If a line of the data below contains the string "shape", copy it into your answer.

Source data section start

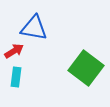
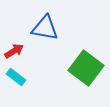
blue triangle: moved 11 px right
cyan rectangle: rotated 60 degrees counterclockwise
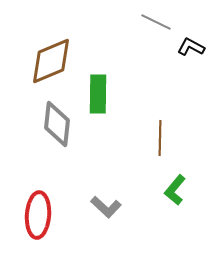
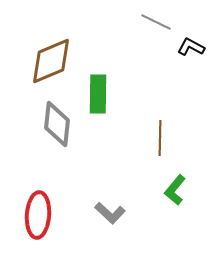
gray L-shape: moved 4 px right, 6 px down
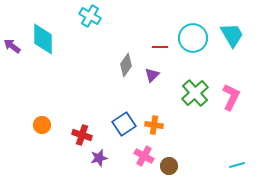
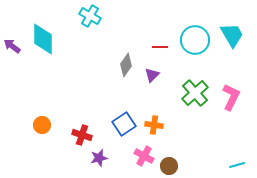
cyan circle: moved 2 px right, 2 px down
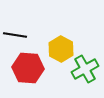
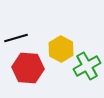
black line: moved 1 px right, 3 px down; rotated 25 degrees counterclockwise
green cross: moved 2 px right, 3 px up
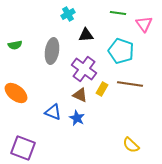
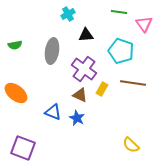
green line: moved 1 px right, 1 px up
brown line: moved 3 px right, 1 px up
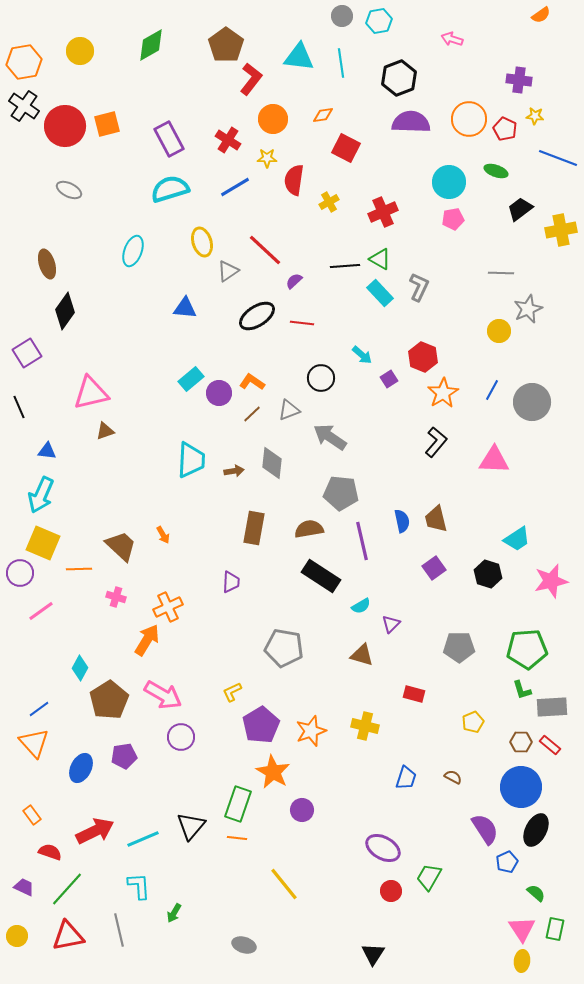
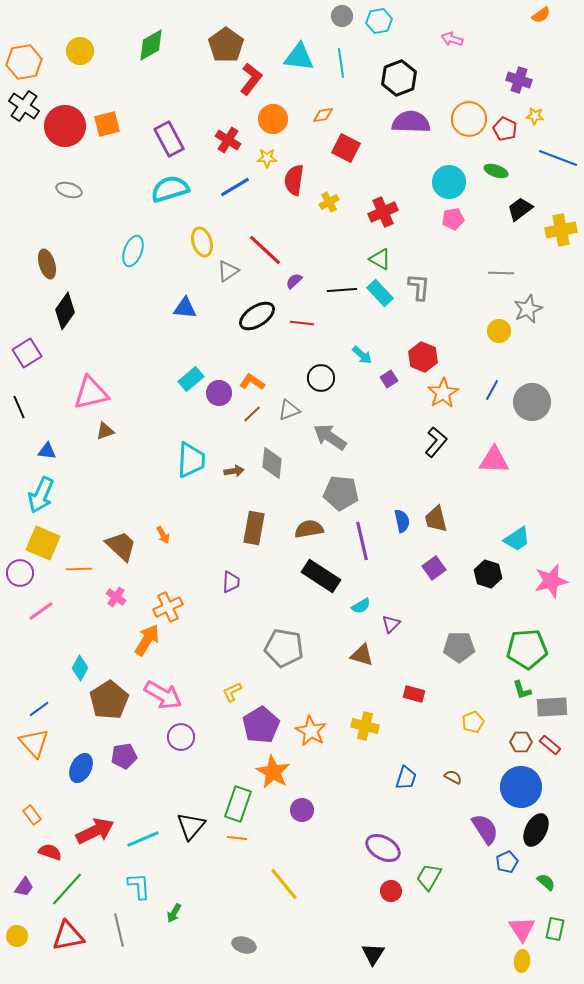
purple cross at (519, 80): rotated 10 degrees clockwise
gray ellipse at (69, 190): rotated 10 degrees counterclockwise
black line at (345, 266): moved 3 px left, 24 px down
gray L-shape at (419, 287): rotated 20 degrees counterclockwise
pink cross at (116, 597): rotated 18 degrees clockwise
orange star at (311, 731): rotated 24 degrees counterclockwise
purple trapezoid at (24, 887): rotated 100 degrees clockwise
green semicircle at (536, 893): moved 10 px right, 11 px up
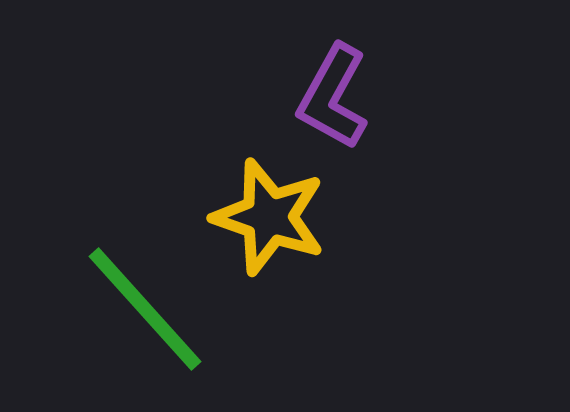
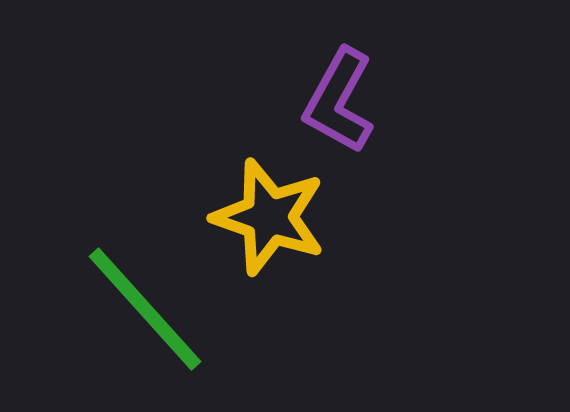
purple L-shape: moved 6 px right, 4 px down
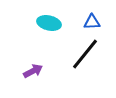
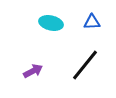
cyan ellipse: moved 2 px right
black line: moved 11 px down
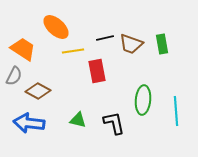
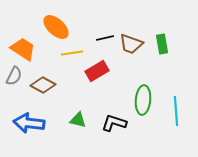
yellow line: moved 1 px left, 2 px down
red rectangle: rotated 70 degrees clockwise
brown diamond: moved 5 px right, 6 px up
black L-shape: rotated 60 degrees counterclockwise
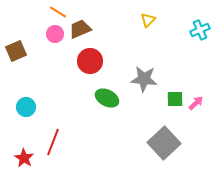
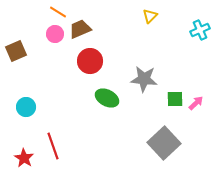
yellow triangle: moved 2 px right, 4 px up
red line: moved 4 px down; rotated 40 degrees counterclockwise
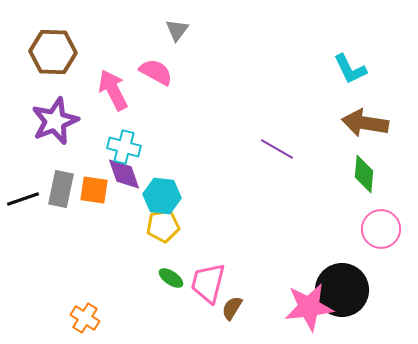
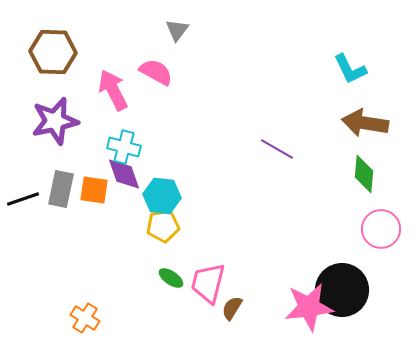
purple star: rotated 9 degrees clockwise
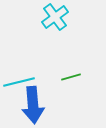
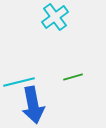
green line: moved 2 px right
blue arrow: rotated 6 degrees counterclockwise
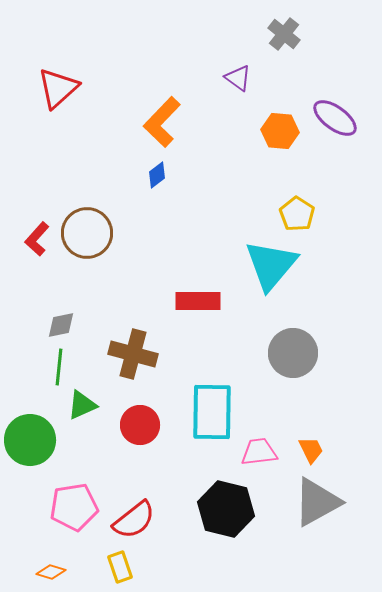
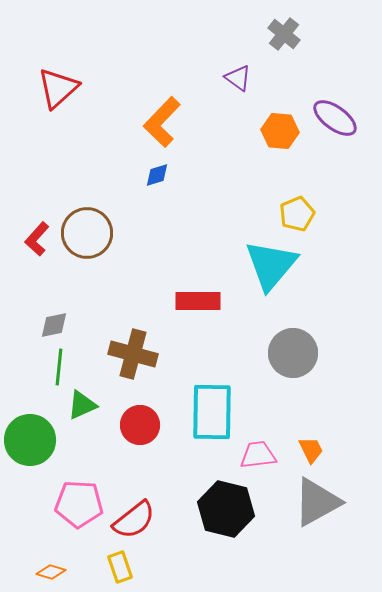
blue diamond: rotated 20 degrees clockwise
yellow pentagon: rotated 16 degrees clockwise
gray diamond: moved 7 px left
pink trapezoid: moved 1 px left, 3 px down
pink pentagon: moved 5 px right, 3 px up; rotated 12 degrees clockwise
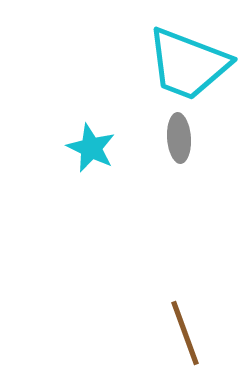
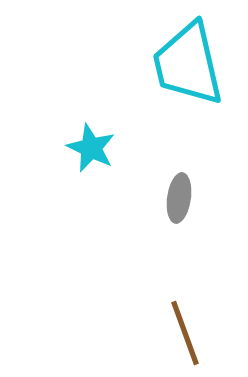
cyan trapezoid: rotated 56 degrees clockwise
gray ellipse: moved 60 px down; rotated 12 degrees clockwise
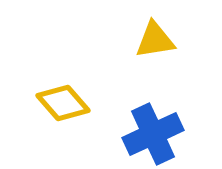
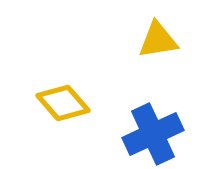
yellow triangle: moved 3 px right
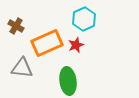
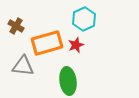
orange rectangle: rotated 8 degrees clockwise
gray triangle: moved 1 px right, 2 px up
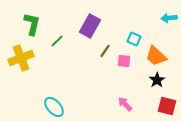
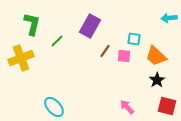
cyan square: rotated 16 degrees counterclockwise
pink square: moved 5 px up
pink arrow: moved 2 px right, 3 px down
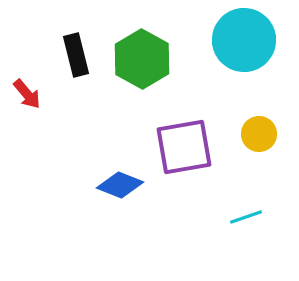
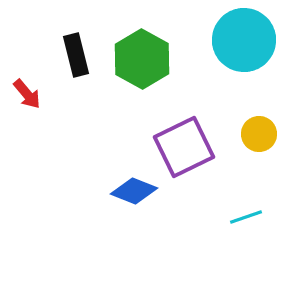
purple square: rotated 16 degrees counterclockwise
blue diamond: moved 14 px right, 6 px down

Source data section end

● **Written answer**
gray L-shape: moved 4 px right, 6 px down
gray L-shape at (419, 287): rotated 20 degrees counterclockwise
purple L-shape: moved 6 px right, 4 px down
black L-shape: rotated 60 degrees counterclockwise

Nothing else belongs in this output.